◆ **Work order**
Exact reproduction of every record is required, and pictures are to be excluded.

◆ **Source material**
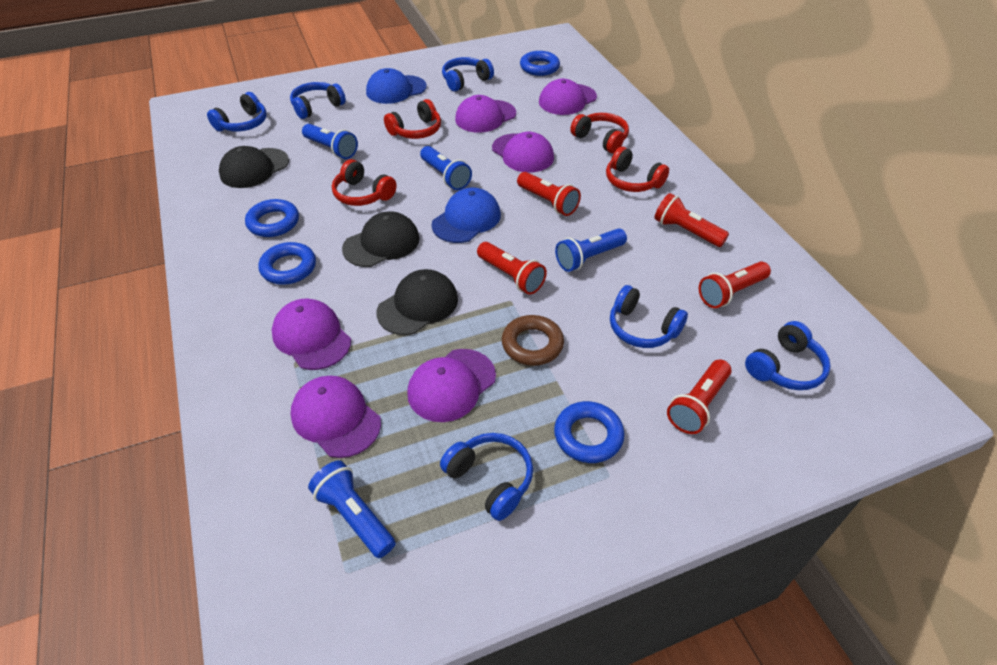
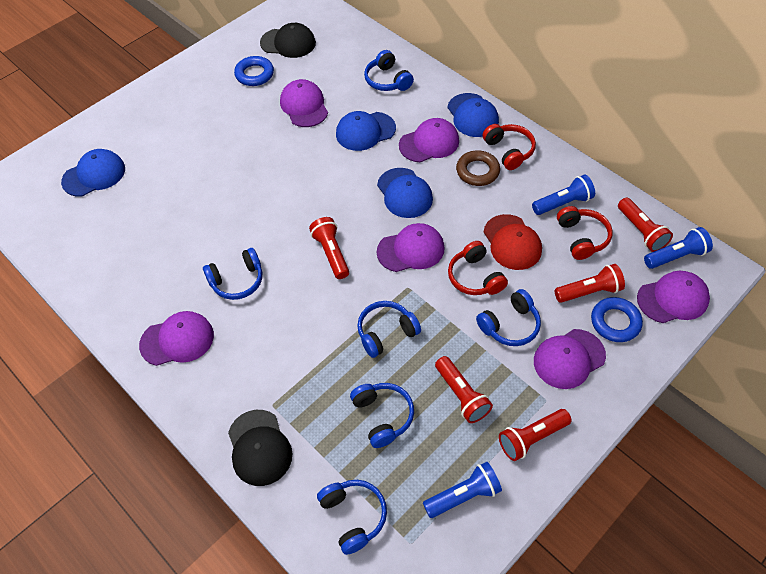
black cap: 3 -> 2
blue cap: 2 -> 4
blue flashlight: 4 -> 3
blue ring: 4 -> 2
red cap: 0 -> 1
red headphones: 4 -> 3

◆ **Response box**
black cap: 3 -> 2
blue cap: 2 -> 4
blue flashlight: 4 -> 3
blue ring: 4 -> 2
red cap: 0 -> 1
red headphones: 4 -> 3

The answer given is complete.